= SUPPLIED INFORMATION =
______

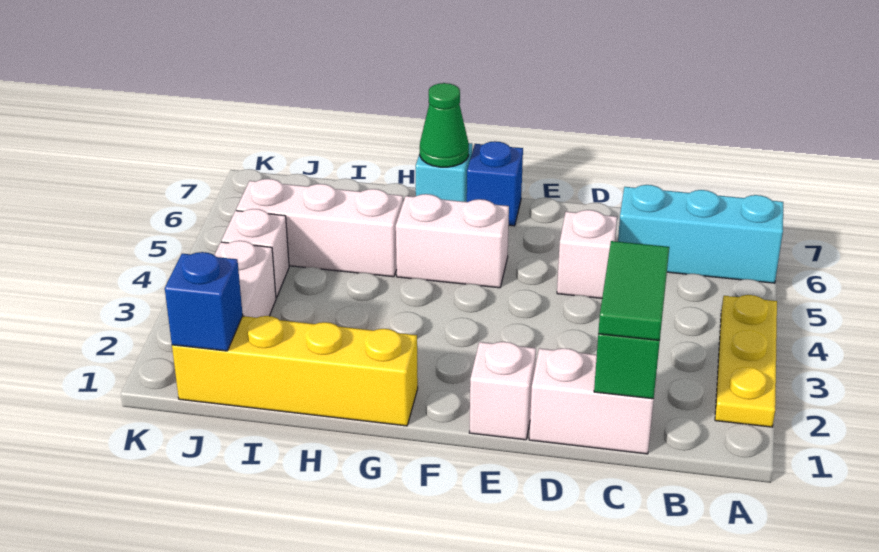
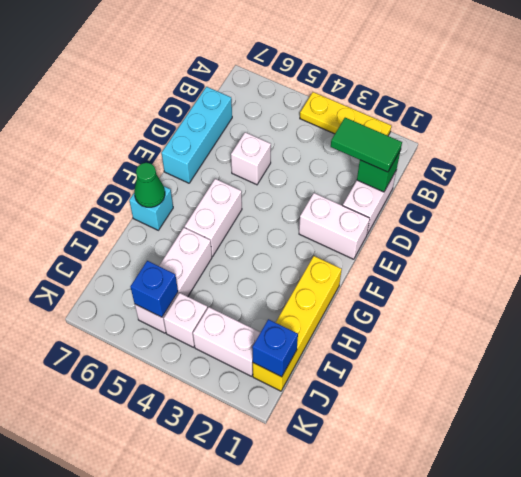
cyan brick A6:C6 level 1 -> cyan brick C7:E7 level 1
white brick E1 level 1 -> white brick E1:E2 level 1
blue brick F7 level 1 -> blue brick J5 level 2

______

= WORK TO BE COMPLETED =
Word for word, restate each line above, minus its pictures.

= ANSWER SECTION =
cyan brick A6:C6 level 1 -> cyan brick C7:E7 level 1
white brick E1 level 1 -> white brick E1:E2 level 1
blue brick F7 level 1 -> blue brick J5 level 2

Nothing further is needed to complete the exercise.